**What you are asked to do:** Taking the listing below, restate word for word each line from the line with "(422, 482) = (681, 312): pink nut -> blue nut" to the line with "(505, 264) = (438, 186): purple", ends included, and stop there.

**Dataset extract:**
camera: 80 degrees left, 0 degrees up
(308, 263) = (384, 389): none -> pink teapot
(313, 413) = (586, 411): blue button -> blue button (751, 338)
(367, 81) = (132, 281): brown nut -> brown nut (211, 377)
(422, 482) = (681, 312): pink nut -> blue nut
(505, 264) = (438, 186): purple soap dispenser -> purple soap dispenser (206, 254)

...

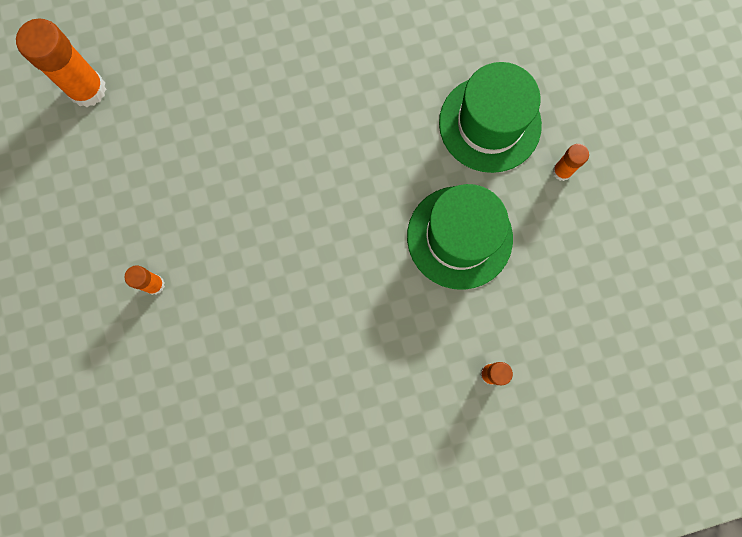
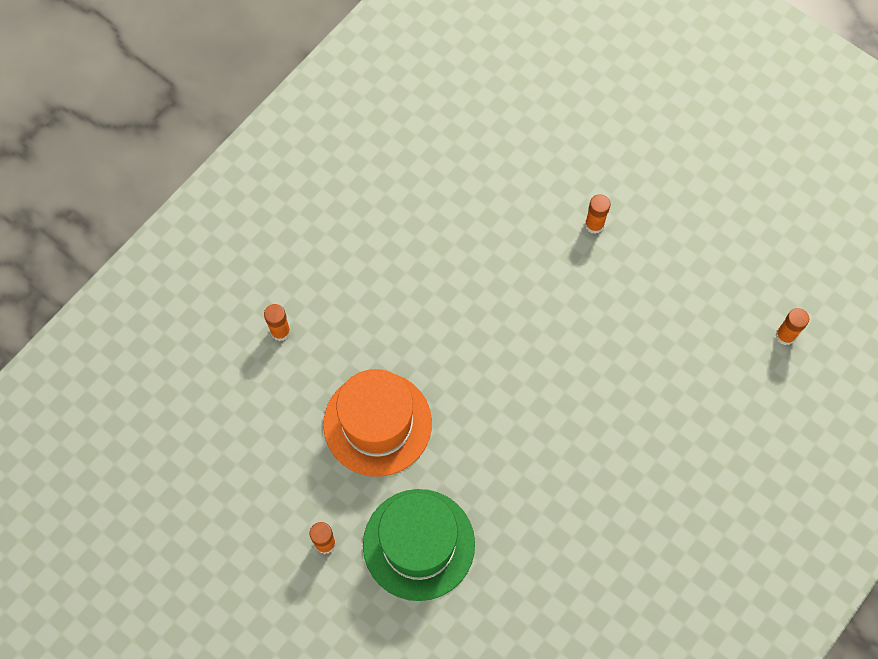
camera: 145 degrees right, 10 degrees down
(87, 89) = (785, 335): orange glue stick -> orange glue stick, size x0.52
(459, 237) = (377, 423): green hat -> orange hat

**Solution to the problem:**
(422, 482) = (681, 312): pink nut -> blue nut
(505, 264) = (438, 186): purple soap dispenser -> purple soap dispenser (206, 254)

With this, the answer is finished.